[Object state change records]
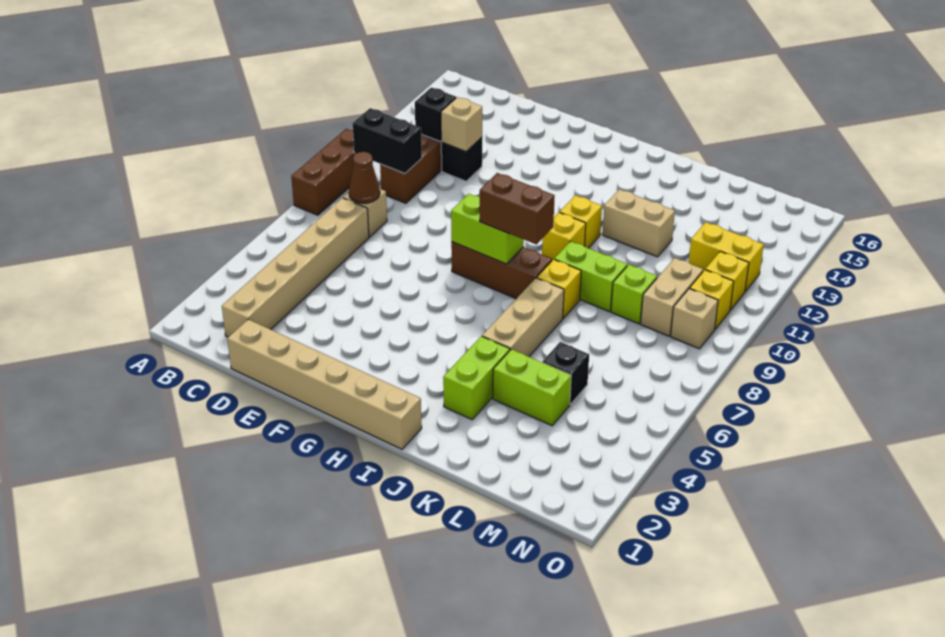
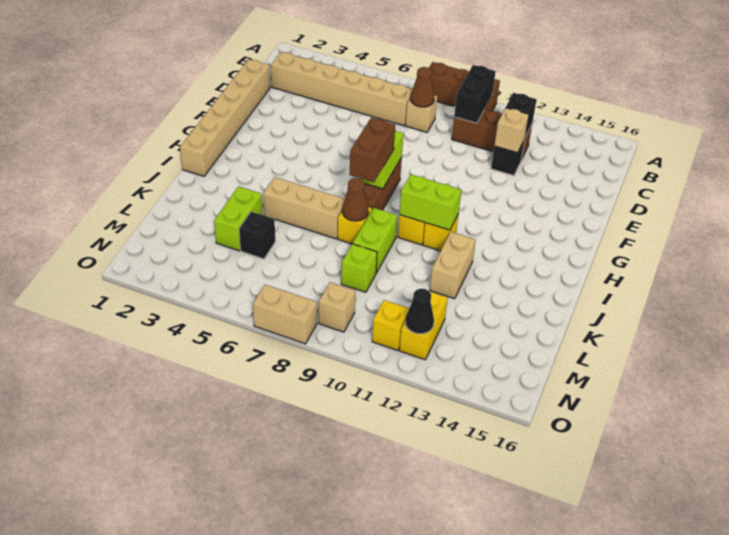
lime brick J3:J4 level 1 -> lime brick I10:I11 level 2
none -> brown cone J8 level 2
tan brick M9:M10 level 1 -> tan brick O7:O8 level 1
yellow brick N10 level 1 -> none
none -> black cone N12 level 2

[INSTRUCTIONS FOR THE TASK]
Set every entry down again word for word, but not the pictures.

[TASK RESPONSE]
lime brick J3:J4 level 1 -> lime brick I10:I11 level 2
none -> brown cone J8 level 2
tan brick M9:M10 level 1 -> tan brick O7:O8 level 1
yellow brick N10 level 1 -> none
none -> black cone N12 level 2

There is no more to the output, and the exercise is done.